▸ GOAL OF THE EXERCISE
The result should be the listing below restated word for word, with images left out.

▸ EXTRACTED DATA

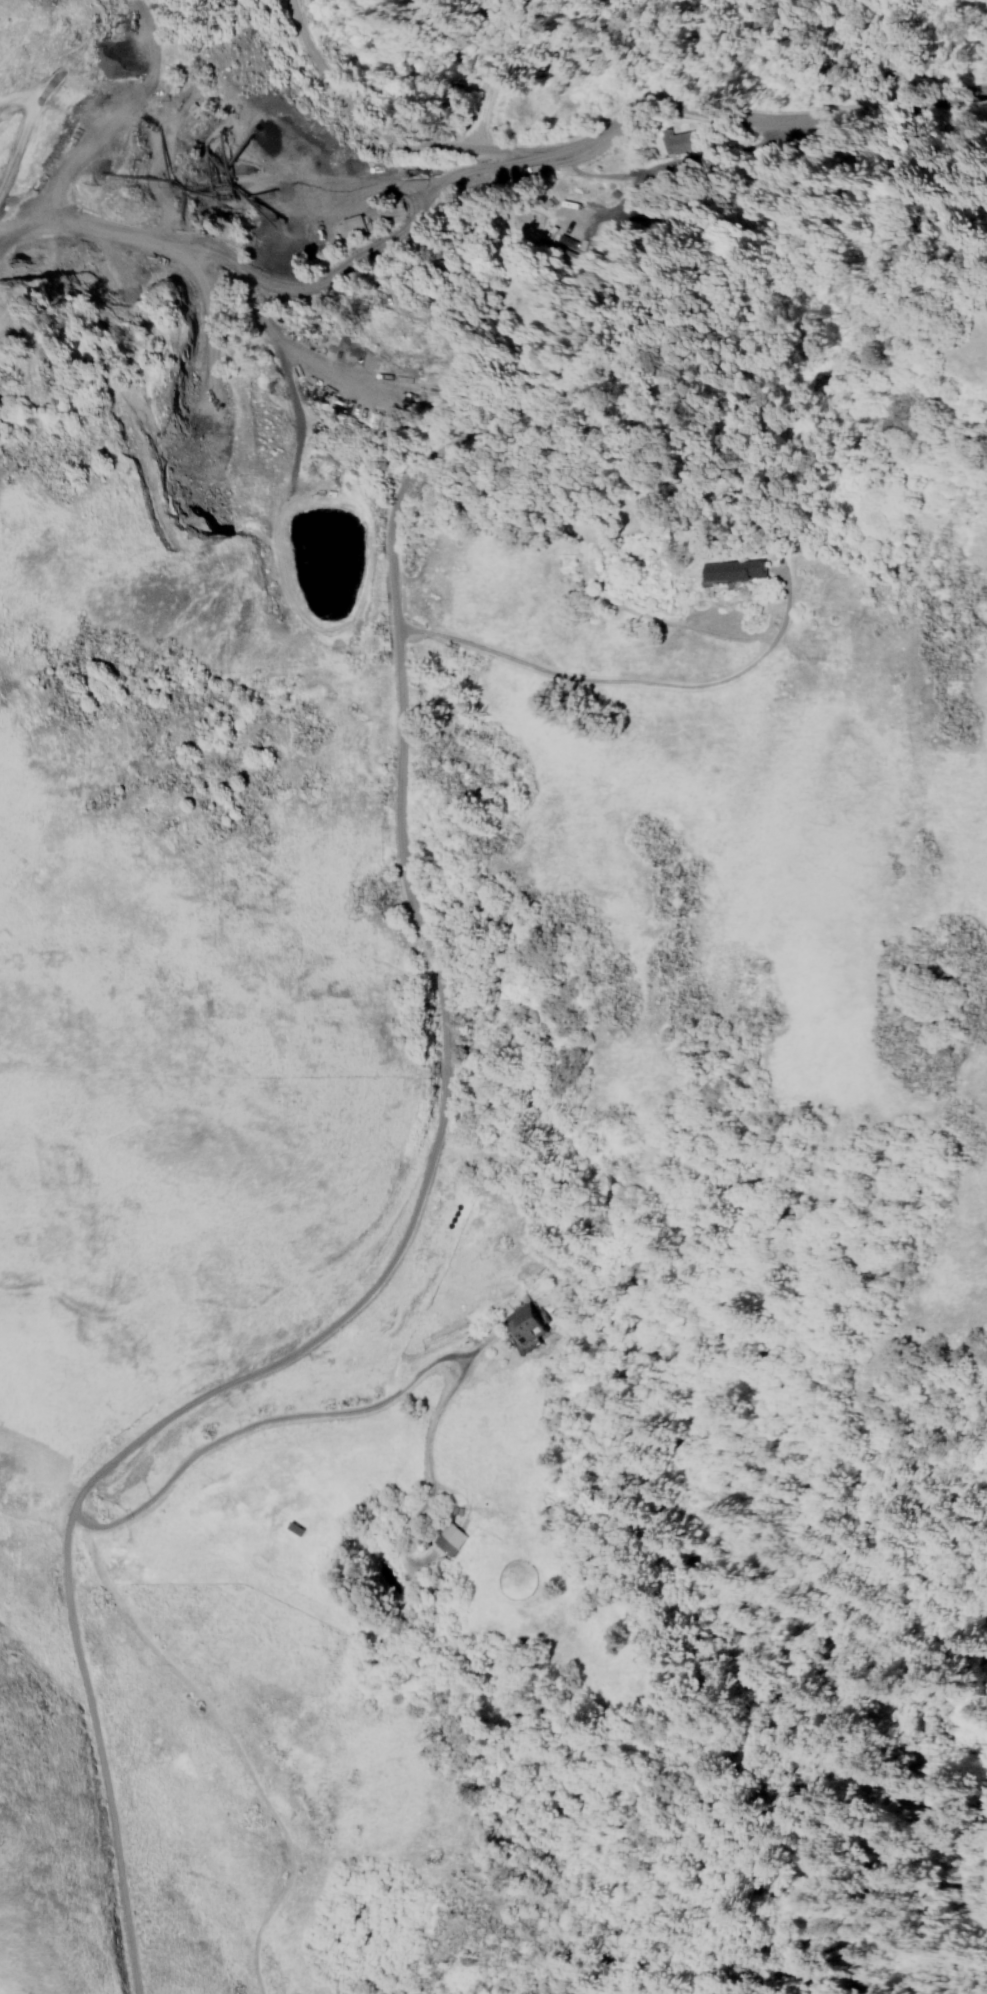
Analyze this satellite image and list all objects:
road: (908, 107)
building: (678, 143)
road: (529, 160)
quarry: (193, 196)
building: (728, 572)
road: (629, 682)
road: (446, 1043)
building: (527, 1325)
road: (332, 1413)
building: (291, 1529)
building: (448, 1541)
road: (230, 1740)

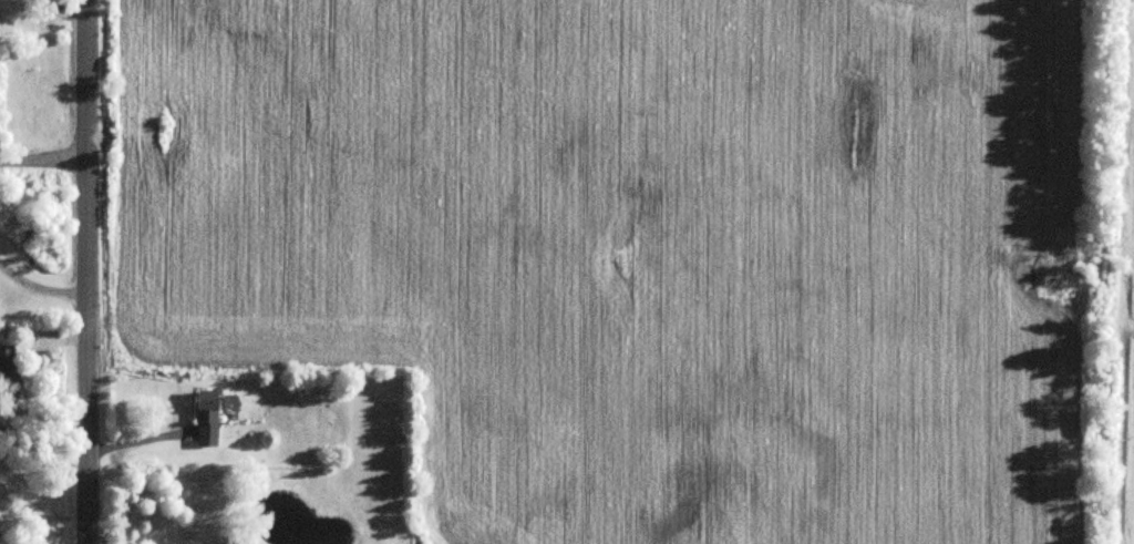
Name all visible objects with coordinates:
road: (64, 5)
road: (42, 158)
road: (86, 271)
crop: (1123, 275)
road: (40, 293)
building: (8, 372)
building: (208, 418)

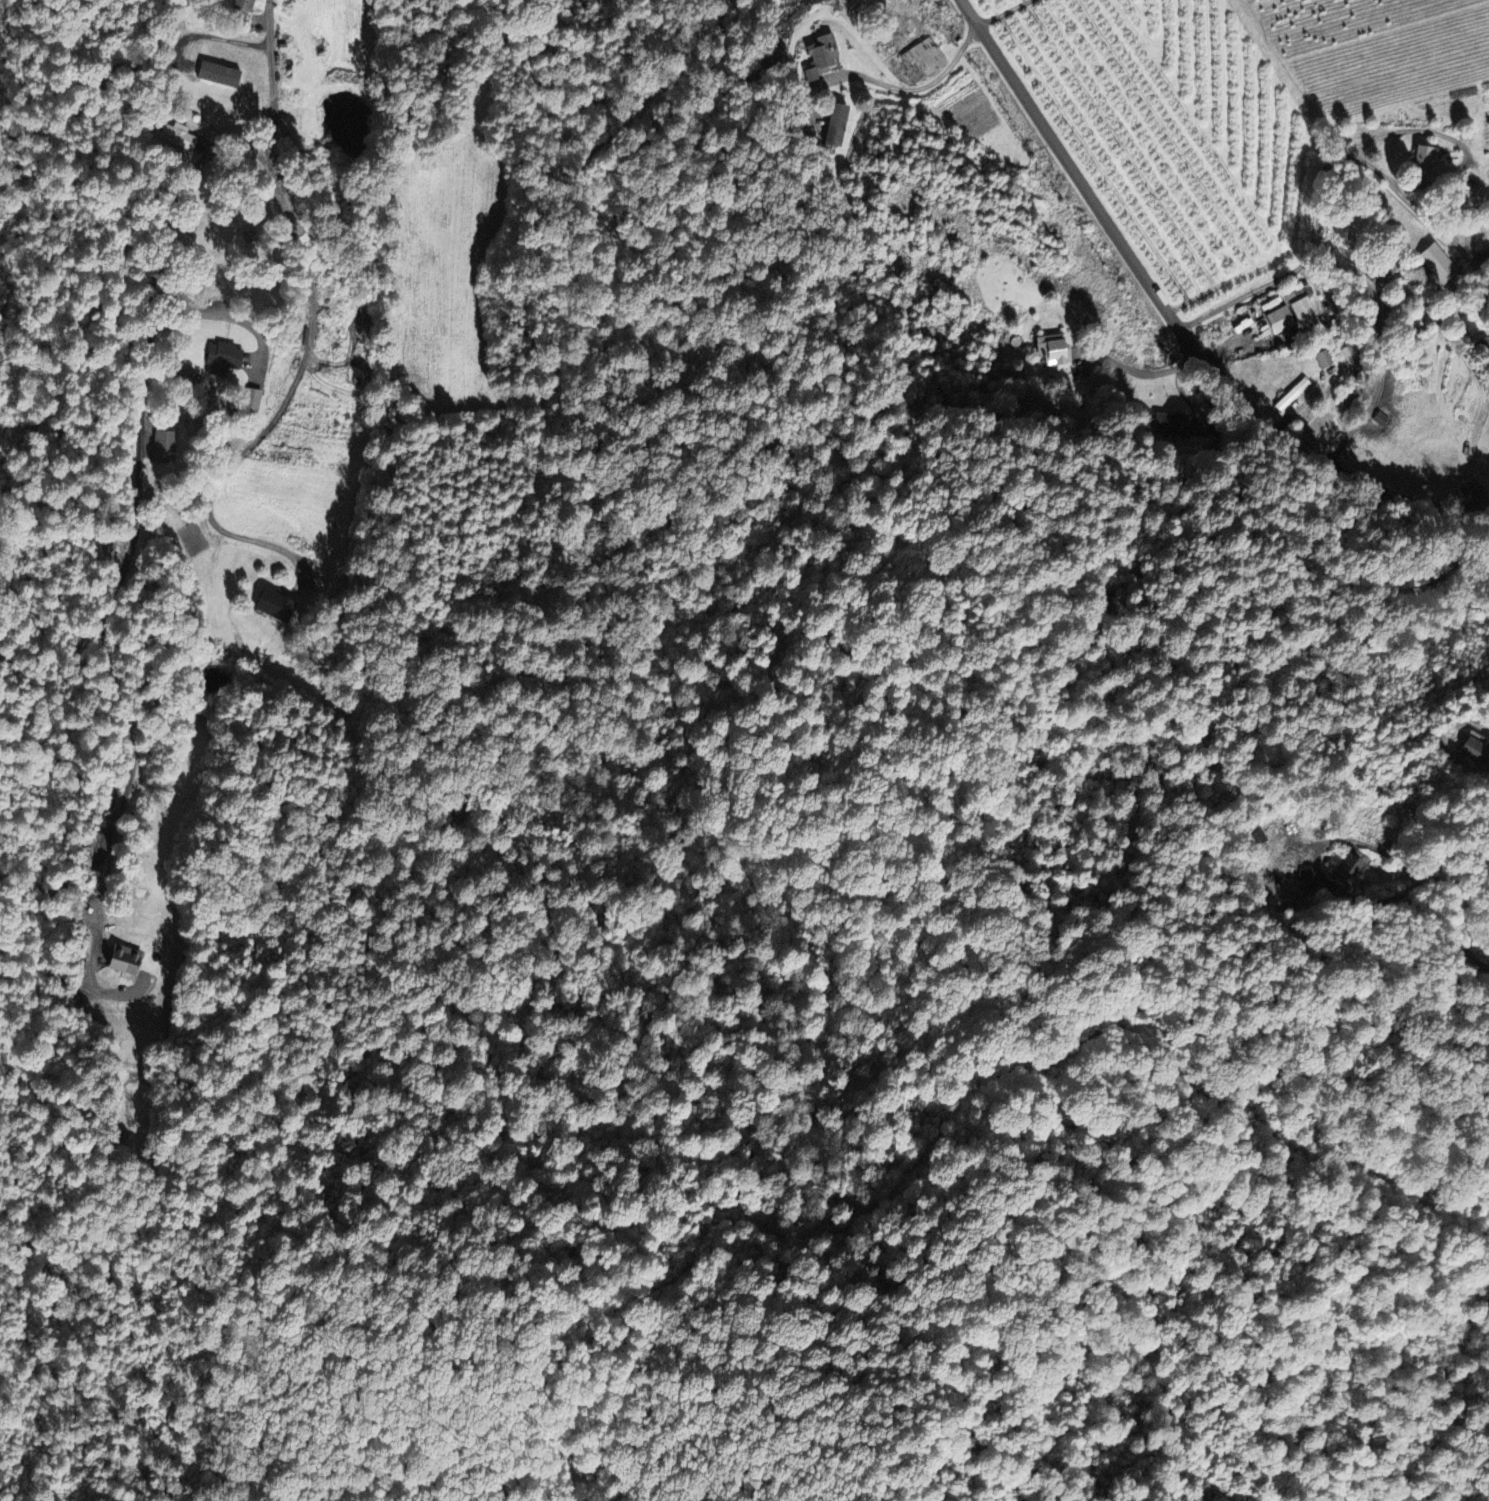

▸ SOLUTION
Analyze this satellite image and list all objects:
road: (908, 107)
building: (678, 143)
road: (529, 160)
quarry: (193, 196)
building: (728, 572)
road: (629, 682)
road: (446, 1043)
building: (527, 1325)
road: (332, 1413)
building: (291, 1529)
building: (448, 1541)
road: (230, 1740)

Name all visible objects with coordinates:
road: (64, 5)
road: (42, 158)
road: (86, 271)
crop: (1123, 275)
road: (40, 293)
building: (8, 372)
building: (208, 418)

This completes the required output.